Problem statement => Provide again, from the entries below, every line from the one containing "R4: none -> 1.8k (DGND, n4)" through the one containing "TP3: test point (VI) -> none", exactly as written, and no other line.

Start of Input records

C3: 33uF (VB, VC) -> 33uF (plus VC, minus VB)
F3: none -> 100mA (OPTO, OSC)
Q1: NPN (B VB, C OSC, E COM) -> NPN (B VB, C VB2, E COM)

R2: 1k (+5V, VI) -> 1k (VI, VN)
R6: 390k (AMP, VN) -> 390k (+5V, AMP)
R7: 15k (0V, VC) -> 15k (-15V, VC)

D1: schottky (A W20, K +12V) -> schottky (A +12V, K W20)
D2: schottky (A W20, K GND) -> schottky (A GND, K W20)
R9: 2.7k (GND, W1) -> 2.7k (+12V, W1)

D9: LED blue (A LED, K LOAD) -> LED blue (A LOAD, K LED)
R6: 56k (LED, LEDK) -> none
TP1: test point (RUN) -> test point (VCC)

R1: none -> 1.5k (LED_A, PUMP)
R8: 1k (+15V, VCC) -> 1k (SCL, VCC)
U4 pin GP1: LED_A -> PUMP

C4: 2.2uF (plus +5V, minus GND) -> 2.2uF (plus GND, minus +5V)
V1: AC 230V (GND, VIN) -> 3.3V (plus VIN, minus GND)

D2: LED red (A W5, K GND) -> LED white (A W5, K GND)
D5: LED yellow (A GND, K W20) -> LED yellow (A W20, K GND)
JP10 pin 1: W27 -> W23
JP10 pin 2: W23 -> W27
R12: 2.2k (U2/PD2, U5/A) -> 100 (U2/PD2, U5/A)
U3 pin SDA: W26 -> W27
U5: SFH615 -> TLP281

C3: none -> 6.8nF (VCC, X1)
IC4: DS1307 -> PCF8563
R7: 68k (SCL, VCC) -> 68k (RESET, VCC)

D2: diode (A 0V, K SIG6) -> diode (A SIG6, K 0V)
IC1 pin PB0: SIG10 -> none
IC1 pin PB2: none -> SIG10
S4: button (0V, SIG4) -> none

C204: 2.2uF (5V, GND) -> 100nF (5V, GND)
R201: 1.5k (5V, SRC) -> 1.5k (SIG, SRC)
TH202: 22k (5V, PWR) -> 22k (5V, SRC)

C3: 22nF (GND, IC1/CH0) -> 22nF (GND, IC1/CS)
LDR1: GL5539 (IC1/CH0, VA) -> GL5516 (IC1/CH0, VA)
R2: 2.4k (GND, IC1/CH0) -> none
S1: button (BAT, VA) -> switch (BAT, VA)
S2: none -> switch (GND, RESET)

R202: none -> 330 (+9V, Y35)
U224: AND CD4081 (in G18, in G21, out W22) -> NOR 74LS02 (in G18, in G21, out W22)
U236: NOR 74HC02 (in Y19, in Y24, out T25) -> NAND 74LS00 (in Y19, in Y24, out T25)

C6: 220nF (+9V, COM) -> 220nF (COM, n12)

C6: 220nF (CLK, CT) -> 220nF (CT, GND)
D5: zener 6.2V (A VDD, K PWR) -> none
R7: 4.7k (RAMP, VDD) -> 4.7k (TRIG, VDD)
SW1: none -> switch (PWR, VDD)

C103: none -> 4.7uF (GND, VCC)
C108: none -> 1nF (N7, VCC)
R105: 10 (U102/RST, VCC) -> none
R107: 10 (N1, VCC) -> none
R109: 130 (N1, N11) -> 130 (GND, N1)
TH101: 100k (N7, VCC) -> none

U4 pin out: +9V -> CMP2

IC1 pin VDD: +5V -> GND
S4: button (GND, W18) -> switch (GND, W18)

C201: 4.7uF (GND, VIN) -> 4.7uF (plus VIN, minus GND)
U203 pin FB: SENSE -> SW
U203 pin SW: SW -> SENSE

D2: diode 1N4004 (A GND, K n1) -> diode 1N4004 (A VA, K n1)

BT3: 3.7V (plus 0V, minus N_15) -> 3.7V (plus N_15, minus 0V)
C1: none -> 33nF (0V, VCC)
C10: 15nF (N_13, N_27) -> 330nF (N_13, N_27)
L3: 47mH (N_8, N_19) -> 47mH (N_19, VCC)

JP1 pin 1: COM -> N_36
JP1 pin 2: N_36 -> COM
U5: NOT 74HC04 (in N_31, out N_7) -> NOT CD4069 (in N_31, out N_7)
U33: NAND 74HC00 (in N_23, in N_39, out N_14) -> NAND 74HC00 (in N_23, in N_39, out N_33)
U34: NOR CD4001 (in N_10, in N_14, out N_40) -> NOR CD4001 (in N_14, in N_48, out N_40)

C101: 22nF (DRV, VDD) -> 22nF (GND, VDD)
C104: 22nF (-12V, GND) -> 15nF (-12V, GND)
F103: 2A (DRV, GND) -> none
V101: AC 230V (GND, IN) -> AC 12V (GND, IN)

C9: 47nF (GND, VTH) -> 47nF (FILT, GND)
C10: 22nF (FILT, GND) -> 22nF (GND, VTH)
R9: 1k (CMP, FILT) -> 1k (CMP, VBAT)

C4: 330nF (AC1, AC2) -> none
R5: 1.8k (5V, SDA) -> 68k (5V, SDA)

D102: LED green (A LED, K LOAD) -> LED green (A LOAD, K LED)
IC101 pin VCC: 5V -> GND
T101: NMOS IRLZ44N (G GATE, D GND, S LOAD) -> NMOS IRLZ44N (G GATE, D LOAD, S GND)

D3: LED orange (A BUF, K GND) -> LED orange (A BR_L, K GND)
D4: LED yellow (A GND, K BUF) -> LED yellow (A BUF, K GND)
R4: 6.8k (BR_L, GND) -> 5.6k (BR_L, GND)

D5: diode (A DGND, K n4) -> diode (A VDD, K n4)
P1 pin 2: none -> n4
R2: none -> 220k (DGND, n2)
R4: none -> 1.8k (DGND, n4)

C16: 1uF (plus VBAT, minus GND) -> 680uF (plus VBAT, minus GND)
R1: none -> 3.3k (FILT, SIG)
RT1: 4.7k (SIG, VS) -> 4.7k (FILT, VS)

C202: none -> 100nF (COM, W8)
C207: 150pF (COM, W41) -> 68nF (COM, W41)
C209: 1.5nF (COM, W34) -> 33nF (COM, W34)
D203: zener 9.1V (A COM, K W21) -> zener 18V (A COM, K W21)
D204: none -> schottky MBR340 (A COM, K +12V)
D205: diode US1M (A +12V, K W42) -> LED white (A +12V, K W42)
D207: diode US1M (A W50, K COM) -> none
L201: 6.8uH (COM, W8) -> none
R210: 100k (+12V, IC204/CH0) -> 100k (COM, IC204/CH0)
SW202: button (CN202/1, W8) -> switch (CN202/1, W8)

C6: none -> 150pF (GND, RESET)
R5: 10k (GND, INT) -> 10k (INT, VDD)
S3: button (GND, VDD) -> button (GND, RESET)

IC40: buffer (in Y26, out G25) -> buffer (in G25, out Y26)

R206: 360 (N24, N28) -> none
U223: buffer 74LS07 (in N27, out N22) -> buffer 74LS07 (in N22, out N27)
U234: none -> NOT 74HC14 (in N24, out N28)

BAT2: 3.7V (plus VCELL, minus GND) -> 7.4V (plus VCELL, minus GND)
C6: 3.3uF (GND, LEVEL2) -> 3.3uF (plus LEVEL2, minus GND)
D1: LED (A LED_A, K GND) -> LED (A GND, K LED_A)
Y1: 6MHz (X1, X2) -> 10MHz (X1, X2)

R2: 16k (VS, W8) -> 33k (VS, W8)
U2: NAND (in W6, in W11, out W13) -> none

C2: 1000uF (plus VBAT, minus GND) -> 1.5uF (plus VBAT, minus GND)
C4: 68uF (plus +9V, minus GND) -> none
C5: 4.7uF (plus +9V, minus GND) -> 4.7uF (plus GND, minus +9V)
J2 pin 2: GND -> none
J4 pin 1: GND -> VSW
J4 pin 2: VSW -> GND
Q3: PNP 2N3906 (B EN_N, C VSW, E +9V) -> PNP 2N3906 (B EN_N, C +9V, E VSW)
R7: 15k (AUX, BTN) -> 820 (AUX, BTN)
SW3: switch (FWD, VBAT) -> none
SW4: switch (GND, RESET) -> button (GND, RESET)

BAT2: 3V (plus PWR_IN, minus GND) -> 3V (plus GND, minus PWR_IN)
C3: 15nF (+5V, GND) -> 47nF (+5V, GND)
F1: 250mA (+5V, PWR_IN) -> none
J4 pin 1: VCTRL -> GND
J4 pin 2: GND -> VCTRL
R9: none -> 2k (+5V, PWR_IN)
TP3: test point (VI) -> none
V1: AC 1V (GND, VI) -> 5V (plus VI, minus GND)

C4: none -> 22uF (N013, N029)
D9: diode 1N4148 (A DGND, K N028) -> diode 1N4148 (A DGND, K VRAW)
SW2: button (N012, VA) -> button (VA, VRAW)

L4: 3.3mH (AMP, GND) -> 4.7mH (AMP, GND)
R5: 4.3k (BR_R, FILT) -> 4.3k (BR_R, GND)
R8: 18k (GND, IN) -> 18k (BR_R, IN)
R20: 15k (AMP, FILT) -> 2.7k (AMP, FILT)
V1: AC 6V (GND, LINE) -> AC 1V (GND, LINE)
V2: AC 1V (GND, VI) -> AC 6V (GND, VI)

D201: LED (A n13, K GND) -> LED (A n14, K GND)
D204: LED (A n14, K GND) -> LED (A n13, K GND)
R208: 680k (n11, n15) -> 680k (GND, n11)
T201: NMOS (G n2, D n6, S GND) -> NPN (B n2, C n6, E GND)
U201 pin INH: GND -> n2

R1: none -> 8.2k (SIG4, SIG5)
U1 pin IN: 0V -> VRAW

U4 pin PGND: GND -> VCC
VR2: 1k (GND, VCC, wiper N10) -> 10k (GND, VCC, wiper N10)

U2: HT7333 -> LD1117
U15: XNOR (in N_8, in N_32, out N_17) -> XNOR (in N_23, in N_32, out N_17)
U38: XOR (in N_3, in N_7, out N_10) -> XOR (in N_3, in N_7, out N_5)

End of Input records

Exercise solution =>
R4: none -> 1.8k (DGND, n4)

C16: 1uF (plus VBAT, minus GND) -> 680uF (plus VBAT, minus GND)
R1: none -> 3.3k (FILT, SIG)
RT1: 4.7k (SIG, VS) -> 4.7k (FILT, VS)

C202: none -> 100nF (COM, W8)
C207: 150pF (COM, W41) -> 68nF (COM, W41)
C209: 1.5nF (COM, W34) -> 33nF (COM, W34)
D203: zener 9.1V (A COM, K W21) -> zener 18V (A COM, K W21)
D204: none -> schottky MBR340 (A COM, K +12V)
D205: diode US1M (A +12V, K W42) -> LED white (A +12V, K W42)
D207: diode US1M (A W50, K COM) -> none
L201: 6.8uH (COM, W8) -> none
R210: 100k (+12V, IC204/CH0) -> 100k (COM, IC204/CH0)
SW202: button (CN202/1, W8) -> switch (CN202/1, W8)

C6: none -> 150pF (GND, RESET)
R5: 10k (GND, INT) -> 10k (INT, VDD)
S3: button (GND, VDD) -> button (GND, RESET)

IC40: buffer (in Y26, out G25) -> buffer (in G25, out Y26)

R206: 360 (N24, N28) -> none
U223: buffer 74LS07 (in N27, out N22) -> buffer 74LS07 (in N22, out N27)
U234: none -> NOT 74HC14 (in N24, out N28)

BAT2: 3.7V (plus VCELL, minus GND) -> 7.4V (plus VCELL, minus GND)
C6: 3.3uF (GND, LEVEL2) -> 3.3uF (plus LEVEL2, minus GND)
D1: LED (A LED_A, K GND) -> LED (A GND, K LED_A)
Y1: 6MHz (X1, X2) -> 10MHz (X1, X2)

R2: 16k (VS, W8) -> 33k (VS, W8)
U2: NAND (in W6, in W11, out W13) -> none

C2: 1000uF (plus VBAT, minus GND) -> 1.5uF (plus VBAT, minus GND)
C4: 68uF (plus +9V, minus GND) -> none
C5: 4.7uF (plus +9V, minus GND) -> 4.7uF (plus GND, minus +9V)
J2 pin 2: GND -> none
J4 pin 1: GND -> VSW
J4 pin 2: VSW -> GND
Q3: PNP 2N3906 (B EN_N, C VSW, E +9V) -> PNP 2N3906 (B EN_N, C +9V, E VSW)
R7: 15k (AUX, BTN) -> 820 (AUX, BTN)
SW3: switch (FWD, VBAT) -> none
SW4: switch (GND, RESET) -> button (GND, RESET)

BAT2: 3V (plus PWR_IN, minus GND) -> 3V (plus GND, minus PWR_IN)
C3: 15nF (+5V, GND) -> 47nF (+5V, GND)
F1: 250mA (+5V, PWR_IN) -> none
J4 pin 1: VCTRL -> GND
J4 pin 2: GND -> VCTRL
R9: none -> 2k (+5V, PWR_IN)
TP3: test point (VI) -> none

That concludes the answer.